▶ [To do]
Among the following entries, count the lines that contain "black" and report only the result.

▶ [Given records]
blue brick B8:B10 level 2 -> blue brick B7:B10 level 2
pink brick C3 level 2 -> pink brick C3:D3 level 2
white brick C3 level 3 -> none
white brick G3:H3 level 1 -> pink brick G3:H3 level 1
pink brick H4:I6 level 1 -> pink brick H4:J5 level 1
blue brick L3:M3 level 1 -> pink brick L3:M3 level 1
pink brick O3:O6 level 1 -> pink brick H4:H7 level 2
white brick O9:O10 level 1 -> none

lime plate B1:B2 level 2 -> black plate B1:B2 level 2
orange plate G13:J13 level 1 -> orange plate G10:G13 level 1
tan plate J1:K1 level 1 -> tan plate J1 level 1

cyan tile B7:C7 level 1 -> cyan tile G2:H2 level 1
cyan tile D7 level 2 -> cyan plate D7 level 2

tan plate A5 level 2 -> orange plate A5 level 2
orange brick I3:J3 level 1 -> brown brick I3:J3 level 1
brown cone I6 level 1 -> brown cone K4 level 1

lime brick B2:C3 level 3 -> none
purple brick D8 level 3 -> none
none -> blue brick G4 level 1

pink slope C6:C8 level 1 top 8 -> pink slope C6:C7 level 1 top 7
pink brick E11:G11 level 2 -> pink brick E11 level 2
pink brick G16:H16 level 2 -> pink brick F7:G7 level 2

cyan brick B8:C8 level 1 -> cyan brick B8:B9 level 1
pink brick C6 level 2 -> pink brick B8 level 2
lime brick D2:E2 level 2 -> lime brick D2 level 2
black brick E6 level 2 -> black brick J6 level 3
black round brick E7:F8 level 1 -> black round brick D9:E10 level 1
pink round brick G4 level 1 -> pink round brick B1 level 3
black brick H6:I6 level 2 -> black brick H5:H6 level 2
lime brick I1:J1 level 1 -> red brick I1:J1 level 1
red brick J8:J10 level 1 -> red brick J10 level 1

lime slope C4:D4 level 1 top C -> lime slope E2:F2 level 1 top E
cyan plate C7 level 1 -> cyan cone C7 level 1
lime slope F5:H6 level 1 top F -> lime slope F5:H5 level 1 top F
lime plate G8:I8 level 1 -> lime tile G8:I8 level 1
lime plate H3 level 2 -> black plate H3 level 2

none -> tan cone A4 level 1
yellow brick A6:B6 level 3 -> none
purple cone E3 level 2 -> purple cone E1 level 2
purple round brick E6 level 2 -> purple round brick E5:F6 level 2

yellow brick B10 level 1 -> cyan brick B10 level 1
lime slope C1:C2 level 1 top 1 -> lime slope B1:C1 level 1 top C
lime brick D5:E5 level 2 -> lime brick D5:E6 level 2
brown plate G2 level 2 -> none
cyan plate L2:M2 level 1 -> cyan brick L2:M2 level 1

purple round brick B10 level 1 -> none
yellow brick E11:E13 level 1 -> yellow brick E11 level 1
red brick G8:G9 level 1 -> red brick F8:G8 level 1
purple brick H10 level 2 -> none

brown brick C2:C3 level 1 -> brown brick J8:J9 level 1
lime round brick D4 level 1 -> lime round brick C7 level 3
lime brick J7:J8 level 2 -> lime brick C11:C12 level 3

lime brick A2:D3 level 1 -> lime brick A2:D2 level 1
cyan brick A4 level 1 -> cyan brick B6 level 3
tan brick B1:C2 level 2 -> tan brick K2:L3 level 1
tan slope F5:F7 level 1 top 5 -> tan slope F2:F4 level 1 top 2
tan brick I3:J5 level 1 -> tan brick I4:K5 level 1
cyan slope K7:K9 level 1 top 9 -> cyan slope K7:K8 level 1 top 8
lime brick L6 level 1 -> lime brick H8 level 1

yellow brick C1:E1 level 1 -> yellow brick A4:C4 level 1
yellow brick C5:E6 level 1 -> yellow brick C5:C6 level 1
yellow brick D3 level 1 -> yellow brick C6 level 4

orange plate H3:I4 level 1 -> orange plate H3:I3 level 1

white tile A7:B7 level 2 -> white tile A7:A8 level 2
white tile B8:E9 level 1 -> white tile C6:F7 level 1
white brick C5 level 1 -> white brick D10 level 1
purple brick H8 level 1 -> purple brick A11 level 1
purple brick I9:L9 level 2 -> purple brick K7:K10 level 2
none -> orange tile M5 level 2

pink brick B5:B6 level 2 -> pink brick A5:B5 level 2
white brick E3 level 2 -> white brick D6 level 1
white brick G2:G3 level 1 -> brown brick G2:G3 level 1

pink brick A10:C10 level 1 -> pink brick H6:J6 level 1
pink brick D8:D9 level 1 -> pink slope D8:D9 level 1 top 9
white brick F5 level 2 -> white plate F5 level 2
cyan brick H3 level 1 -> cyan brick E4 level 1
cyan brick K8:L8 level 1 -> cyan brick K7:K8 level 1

▶ [Output for this task]
5